+++ Task inputs

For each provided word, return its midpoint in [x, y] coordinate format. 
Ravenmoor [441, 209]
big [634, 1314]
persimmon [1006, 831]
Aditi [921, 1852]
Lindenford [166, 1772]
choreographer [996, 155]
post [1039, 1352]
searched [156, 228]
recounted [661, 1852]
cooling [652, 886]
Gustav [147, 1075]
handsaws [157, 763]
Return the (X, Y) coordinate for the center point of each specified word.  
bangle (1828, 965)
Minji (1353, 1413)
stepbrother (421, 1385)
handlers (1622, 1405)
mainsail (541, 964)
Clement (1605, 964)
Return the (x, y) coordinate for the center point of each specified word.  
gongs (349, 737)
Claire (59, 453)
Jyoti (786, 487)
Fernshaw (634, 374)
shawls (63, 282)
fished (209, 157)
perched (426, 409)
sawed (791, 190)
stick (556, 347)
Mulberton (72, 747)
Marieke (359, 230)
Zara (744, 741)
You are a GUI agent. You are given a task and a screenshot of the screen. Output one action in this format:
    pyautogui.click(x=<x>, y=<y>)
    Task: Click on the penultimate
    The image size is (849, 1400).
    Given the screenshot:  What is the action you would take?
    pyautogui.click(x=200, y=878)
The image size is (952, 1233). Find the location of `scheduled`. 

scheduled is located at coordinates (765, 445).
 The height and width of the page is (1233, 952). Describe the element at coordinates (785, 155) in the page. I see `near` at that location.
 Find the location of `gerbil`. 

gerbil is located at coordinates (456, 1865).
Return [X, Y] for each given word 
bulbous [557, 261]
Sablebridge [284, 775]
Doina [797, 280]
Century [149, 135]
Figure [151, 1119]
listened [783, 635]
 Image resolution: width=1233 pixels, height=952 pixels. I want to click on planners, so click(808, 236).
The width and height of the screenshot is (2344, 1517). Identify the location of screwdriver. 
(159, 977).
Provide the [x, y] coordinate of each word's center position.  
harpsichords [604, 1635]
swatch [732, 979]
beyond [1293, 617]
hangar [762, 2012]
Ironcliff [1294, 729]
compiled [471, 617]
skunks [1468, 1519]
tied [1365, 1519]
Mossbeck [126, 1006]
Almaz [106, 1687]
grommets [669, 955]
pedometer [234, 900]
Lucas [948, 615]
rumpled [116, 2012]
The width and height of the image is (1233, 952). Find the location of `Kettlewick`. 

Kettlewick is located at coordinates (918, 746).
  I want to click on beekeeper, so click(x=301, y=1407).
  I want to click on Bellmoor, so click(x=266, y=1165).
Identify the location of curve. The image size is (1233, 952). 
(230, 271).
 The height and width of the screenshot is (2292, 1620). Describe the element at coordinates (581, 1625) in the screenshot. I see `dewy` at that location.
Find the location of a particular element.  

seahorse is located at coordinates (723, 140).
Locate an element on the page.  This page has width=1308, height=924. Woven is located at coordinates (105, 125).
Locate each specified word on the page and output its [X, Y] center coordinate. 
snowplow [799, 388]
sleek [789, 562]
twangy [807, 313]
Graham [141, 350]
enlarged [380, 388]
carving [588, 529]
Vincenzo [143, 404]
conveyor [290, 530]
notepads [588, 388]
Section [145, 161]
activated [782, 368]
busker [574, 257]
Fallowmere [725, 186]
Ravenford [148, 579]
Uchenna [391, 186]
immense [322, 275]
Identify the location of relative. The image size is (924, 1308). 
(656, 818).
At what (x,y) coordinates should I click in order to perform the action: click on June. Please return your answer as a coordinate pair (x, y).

++++++

What this task involves –
Rewrite the data above, replacing every occurrence of "Find the location of" with "Give the position of" and leaving everything else as it is.

Full response –
For each provided word, return its midpoint in [x, y] coordinate format. 
Ravenmoor [441, 209]
big [634, 1314]
persimmon [1006, 831]
Aditi [921, 1852]
Lindenford [166, 1772]
choreographer [996, 155]
post [1039, 1352]
searched [156, 228]
recounted [661, 1852]
cooling [652, 886]
Gustav [147, 1075]
handsaws [157, 763]
Return the (X, Y) coordinate for the center point of each specified word.  
bangle (1828, 965)
Minji (1353, 1413)
stepbrother (421, 1385)
handlers (1622, 1405)
mainsail (541, 964)
Clement (1605, 964)
Return the (x, y) coordinate for the center point of each specified word.  
gongs (349, 737)
Claire (59, 453)
Jyoti (786, 487)
Fernshaw (634, 374)
shawls (63, 282)
fished (209, 157)
perched (426, 409)
sawed (791, 190)
stick (556, 347)
Mulberton (72, 747)
Marieke (359, 230)
Zara (744, 741)
You are a GUI agent. You are given a task and a screenshot of the screen. Output one action in this format:
    pyautogui.click(x=<x>, y=<y>)
    Task: Click on the penultimate
    The image size is (849, 1400).
    Given the screenshot:  What is the action you would take?
    pyautogui.click(x=200, y=878)
The image size is (952, 1233). Give the position of `scheduled`. 

scheduled is located at coordinates (765, 445).
 The height and width of the page is (1233, 952). Describe the element at coordinates (785, 155) in the page. I see `near` at that location.
 Give the position of `gerbil`. 

gerbil is located at coordinates (456, 1865).
Return [X, Y] for each given word 
bulbous [557, 261]
Sablebridge [284, 775]
Doina [797, 280]
Century [149, 135]
Figure [151, 1119]
listened [783, 635]
 Image resolution: width=1233 pixels, height=952 pixels. I want to click on planners, so click(808, 236).
The width and height of the screenshot is (2344, 1517). Identify the location of screwdriver. 
(159, 977).
Provide the [x, y] coordinate of each word's center position.  
harpsichords [604, 1635]
swatch [732, 979]
beyond [1293, 617]
hangar [762, 2012]
Ironcliff [1294, 729]
compiled [471, 617]
skunks [1468, 1519]
tied [1365, 1519]
Mossbeck [126, 1006]
Almaz [106, 1687]
grommets [669, 955]
pedometer [234, 900]
Lucas [948, 615]
rumpled [116, 2012]
The width and height of the image is (1233, 952). Give the position of `Kettlewick`. 

Kettlewick is located at coordinates (918, 746).
  I want to click on beekeeper, so click(x=301, y=1407).
  I want to click on Bellmoor, so click(x=266, y=1165).
Identify the location of curve. The image size is (1233, 952). 
(230, 271).
 The height and width of the screenshot is (2292, 1620). Describe the element at coordinates (581, 1625) in the screenshot. I see `dewy` at that location.
Give the position of a particular element.  

seahorse is located at coordinates (723, 140).
Locate an element on the page.  This page has width=1308, height=924. Woven is located at coordinates (105, 125).
Locate each specified word on the page and output its [X, Y] center coordinate. 
snowplow [799, 388]
sleek [789, 562]
twangy [807, 313]
Graham [141, 350]
enlarged [380, 388]
carving [588, 529]
Vincenzo [143, 404]
conveyor [290, 530]
notepads [588, 388]
Section [145, 161]
activated [782, 368]
busker [574, 257]
Fallowmere [725, 186]
Ravenford [148, 579]
Uchenna [391, 186]
immense [322, 275]
Identify the location of relative. The image size is (924, 1308). 
(656, 818).
At what (x,y) coordinates should I click in order to perform the action: click on June. Please return your answer as a coordinate pair (x, y).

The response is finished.